_Task objective_. Filter the entries and keep only the lines where the string "robot" appears.

_Data for the task_.
--- START ---

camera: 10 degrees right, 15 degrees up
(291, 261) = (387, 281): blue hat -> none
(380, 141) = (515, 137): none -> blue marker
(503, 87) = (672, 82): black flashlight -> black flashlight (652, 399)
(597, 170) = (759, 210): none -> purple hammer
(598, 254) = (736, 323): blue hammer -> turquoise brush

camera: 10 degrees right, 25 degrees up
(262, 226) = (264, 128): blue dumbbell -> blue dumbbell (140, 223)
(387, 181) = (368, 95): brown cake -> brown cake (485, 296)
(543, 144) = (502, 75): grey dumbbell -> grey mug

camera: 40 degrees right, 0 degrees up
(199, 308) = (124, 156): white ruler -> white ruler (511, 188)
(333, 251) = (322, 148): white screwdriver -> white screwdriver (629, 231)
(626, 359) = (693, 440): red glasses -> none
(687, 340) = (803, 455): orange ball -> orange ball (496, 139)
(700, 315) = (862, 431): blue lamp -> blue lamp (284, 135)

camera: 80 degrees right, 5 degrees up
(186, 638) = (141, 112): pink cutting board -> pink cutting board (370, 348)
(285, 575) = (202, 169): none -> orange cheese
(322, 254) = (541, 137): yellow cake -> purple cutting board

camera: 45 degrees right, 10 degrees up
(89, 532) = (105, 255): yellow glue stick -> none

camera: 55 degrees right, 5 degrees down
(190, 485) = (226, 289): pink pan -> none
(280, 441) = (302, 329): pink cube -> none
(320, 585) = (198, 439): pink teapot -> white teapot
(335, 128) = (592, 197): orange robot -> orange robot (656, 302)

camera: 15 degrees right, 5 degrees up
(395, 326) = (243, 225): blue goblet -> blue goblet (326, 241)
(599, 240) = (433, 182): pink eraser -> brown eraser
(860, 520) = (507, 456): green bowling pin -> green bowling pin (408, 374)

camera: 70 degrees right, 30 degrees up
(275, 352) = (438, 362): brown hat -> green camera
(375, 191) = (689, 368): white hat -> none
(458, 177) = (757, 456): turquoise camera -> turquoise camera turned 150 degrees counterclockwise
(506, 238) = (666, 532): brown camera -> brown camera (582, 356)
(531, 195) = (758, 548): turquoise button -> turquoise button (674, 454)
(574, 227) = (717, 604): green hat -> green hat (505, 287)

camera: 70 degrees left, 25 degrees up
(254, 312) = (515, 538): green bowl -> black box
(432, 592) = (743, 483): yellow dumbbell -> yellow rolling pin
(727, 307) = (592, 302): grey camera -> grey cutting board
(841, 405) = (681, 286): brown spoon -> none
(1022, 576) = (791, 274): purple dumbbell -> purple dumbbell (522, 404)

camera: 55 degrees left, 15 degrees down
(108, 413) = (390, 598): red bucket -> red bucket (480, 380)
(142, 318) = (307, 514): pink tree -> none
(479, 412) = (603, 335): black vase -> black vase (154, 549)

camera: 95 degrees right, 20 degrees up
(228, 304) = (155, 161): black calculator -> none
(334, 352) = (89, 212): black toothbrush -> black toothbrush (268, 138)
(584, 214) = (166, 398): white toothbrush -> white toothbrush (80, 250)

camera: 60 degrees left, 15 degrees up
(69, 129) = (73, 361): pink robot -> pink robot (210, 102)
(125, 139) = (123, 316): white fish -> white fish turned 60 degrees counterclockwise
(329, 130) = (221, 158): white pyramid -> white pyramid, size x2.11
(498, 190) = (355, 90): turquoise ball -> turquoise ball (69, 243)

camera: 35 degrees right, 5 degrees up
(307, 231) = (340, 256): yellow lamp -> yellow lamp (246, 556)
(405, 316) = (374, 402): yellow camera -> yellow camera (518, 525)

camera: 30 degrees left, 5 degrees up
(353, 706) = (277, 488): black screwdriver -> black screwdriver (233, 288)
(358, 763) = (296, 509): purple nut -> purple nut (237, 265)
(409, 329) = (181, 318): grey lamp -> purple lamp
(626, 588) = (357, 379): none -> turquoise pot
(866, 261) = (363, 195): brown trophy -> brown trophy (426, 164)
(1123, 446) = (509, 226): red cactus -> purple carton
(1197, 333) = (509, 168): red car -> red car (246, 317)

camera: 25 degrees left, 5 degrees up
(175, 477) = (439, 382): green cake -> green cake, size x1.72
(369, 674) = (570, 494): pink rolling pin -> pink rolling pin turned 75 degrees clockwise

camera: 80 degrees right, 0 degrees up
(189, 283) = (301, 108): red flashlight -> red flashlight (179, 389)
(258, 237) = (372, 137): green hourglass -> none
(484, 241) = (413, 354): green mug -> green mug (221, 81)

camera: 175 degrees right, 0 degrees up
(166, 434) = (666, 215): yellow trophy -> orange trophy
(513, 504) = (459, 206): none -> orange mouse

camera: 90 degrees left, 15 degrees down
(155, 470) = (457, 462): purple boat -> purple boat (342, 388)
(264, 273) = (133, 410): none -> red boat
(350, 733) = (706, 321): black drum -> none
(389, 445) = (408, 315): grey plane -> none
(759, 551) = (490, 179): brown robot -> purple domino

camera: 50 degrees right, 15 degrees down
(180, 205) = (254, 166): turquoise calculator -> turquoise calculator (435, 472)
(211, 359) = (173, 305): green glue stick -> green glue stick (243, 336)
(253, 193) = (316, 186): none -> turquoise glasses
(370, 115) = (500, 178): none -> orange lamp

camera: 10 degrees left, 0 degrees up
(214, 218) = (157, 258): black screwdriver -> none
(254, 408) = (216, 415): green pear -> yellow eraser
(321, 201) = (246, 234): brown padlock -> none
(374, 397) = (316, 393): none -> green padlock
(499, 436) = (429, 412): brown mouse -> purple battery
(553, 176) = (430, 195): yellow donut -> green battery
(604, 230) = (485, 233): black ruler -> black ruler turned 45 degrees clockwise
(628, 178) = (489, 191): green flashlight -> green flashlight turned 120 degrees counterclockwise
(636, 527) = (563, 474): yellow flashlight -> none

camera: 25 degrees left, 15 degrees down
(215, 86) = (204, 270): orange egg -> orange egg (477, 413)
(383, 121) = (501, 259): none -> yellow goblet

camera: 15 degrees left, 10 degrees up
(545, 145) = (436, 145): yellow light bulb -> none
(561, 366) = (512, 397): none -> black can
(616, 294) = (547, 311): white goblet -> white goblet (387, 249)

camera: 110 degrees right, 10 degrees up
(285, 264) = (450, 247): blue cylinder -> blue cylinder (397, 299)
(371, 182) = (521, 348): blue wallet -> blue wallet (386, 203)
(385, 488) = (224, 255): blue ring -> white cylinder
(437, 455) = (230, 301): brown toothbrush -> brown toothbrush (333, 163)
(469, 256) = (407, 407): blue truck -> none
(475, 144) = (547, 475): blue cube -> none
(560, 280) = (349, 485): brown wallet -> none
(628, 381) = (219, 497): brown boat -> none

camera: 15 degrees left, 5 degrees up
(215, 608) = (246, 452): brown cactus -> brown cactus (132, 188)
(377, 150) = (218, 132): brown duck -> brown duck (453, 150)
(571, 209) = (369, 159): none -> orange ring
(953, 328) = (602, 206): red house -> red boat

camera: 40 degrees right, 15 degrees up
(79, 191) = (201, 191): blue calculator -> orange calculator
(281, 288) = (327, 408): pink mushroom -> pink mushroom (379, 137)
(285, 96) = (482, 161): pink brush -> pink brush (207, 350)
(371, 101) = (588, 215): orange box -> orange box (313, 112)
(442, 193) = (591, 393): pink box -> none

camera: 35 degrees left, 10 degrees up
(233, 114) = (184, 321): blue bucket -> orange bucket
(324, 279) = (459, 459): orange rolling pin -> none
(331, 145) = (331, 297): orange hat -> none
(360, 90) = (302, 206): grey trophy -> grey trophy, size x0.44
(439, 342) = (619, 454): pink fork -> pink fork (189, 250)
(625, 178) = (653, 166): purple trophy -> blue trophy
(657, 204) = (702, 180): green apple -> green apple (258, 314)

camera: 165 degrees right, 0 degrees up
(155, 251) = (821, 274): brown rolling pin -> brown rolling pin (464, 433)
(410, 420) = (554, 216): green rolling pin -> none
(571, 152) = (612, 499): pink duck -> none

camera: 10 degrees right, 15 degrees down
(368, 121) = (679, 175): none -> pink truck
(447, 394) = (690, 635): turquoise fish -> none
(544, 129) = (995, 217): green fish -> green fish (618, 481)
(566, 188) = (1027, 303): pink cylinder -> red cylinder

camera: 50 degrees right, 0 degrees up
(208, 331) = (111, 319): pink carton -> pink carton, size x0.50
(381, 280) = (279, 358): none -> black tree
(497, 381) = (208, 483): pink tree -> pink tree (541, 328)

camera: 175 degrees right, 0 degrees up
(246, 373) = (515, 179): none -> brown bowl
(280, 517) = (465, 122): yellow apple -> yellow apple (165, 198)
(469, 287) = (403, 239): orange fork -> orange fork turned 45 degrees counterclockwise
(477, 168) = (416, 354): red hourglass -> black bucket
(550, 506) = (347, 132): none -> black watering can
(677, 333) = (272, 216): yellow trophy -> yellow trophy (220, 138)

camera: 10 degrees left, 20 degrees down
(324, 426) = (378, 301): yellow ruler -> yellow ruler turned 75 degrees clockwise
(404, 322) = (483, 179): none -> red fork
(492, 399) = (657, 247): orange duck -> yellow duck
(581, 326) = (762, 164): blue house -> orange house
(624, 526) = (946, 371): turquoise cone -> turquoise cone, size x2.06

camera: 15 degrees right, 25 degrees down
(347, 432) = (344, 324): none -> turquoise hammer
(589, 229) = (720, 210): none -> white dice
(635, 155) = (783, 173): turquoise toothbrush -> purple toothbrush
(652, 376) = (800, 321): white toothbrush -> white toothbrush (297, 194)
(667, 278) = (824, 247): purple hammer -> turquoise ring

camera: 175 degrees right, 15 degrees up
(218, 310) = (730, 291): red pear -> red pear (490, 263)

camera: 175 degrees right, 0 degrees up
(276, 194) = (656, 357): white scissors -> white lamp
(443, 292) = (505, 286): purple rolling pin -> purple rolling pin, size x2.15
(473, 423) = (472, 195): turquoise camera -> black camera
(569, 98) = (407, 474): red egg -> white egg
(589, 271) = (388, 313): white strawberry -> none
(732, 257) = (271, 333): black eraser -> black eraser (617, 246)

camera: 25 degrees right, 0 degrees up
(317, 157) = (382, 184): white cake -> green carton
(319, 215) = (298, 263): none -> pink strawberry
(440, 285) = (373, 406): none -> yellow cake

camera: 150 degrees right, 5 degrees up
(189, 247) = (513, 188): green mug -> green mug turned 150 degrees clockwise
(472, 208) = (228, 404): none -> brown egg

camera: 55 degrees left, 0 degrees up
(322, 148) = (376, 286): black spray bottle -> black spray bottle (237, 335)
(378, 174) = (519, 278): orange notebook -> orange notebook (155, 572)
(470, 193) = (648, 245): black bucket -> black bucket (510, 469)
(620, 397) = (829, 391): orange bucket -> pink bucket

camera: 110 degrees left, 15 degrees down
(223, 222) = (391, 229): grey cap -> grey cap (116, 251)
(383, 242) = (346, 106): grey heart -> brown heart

--- END ---

_Written solution_.
(335, 128) = (592, 197): orange robot -> orange robot (656, 302)
(69, 129) = (73, 361): pink robot -> pink robot (210, 102)
(759, 551) = (490, 179): brown robot -> purple domino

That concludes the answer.